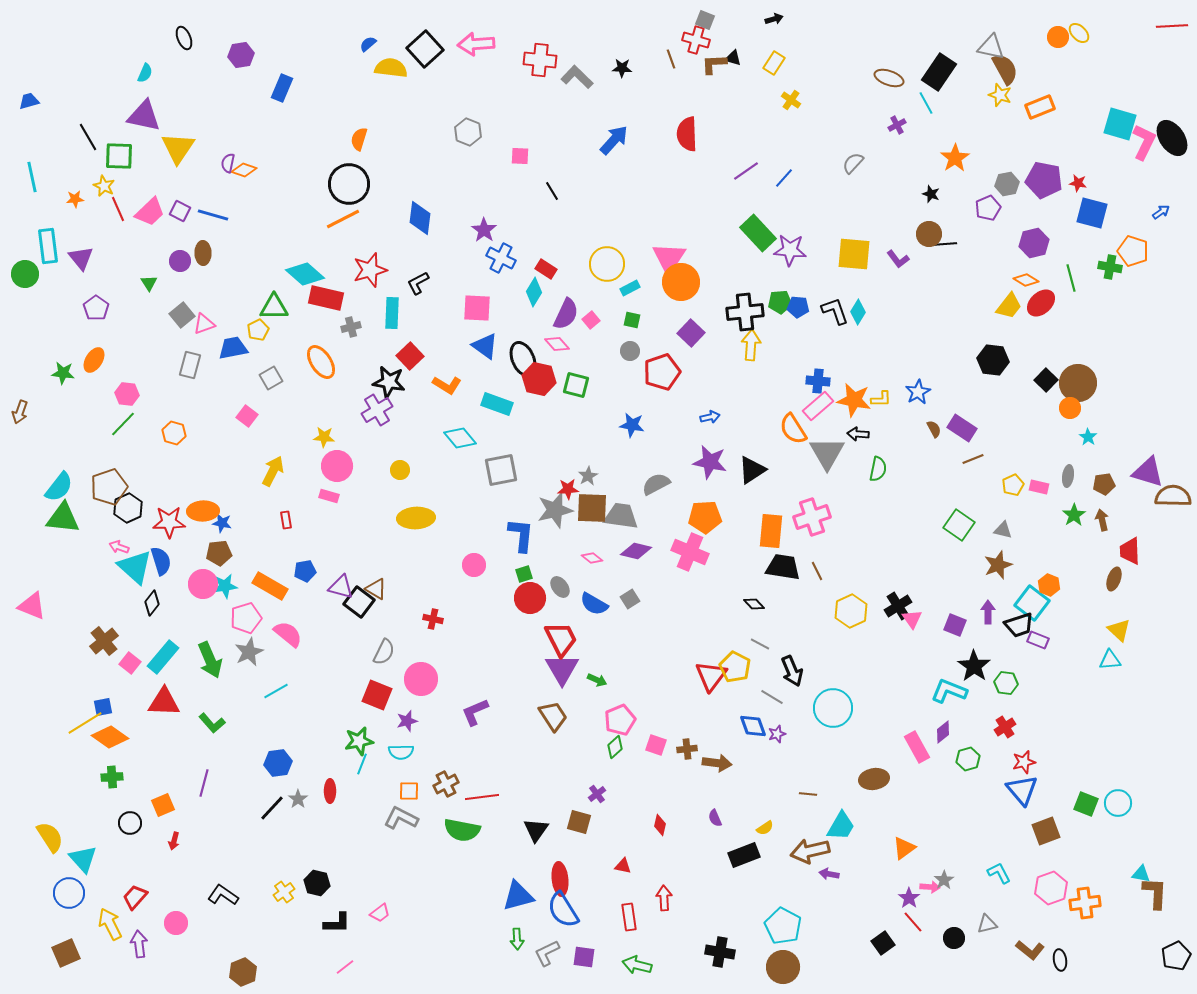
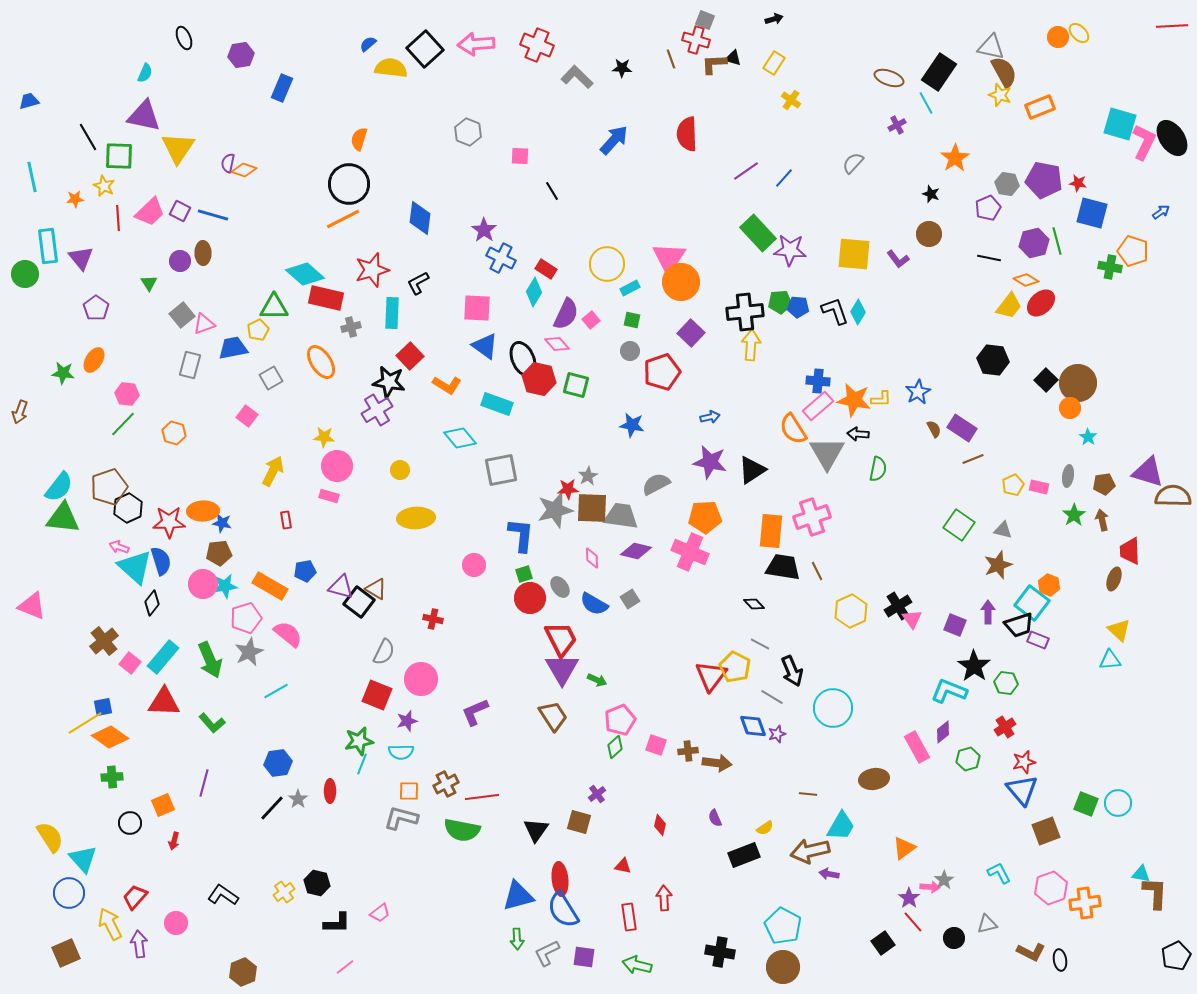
red cross at (540, 60): moved 3 px left, 15 px up; rotated 16 degrees clockwise
brown semicircle at (1005, 69): moved 1 px left, 3 px down
gray hexagon at (1007, 184): rotated 20 degrees clockwise
red line at (118, 209): moved 9 px down; rotated 20 degrees clockwise
black line at (945, 244): moved 44 px right, 14 px down; rotated 15 degrees clockwise
red star at (370, 270): moved 2 px right
green line at (1071, 278): moved 14 px left, 37 px up
pink diamond at (592, 558): rotated 50 degrees clockwise
brown cross at (687, 749): moved 1 px right, 2 px down
gray L-shape at (401, 818): rotated 12 degrees counterclockwise
brown L-shape at (1030, 950): moved 1 px right, 2 px down; rotated 12 degrees counterclockwise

■ **TASK DETAILS**: Say how many lines of the listing above include the word "gray", and give no other text.

■ **RESULT FOR THIS EXERCISE**: 2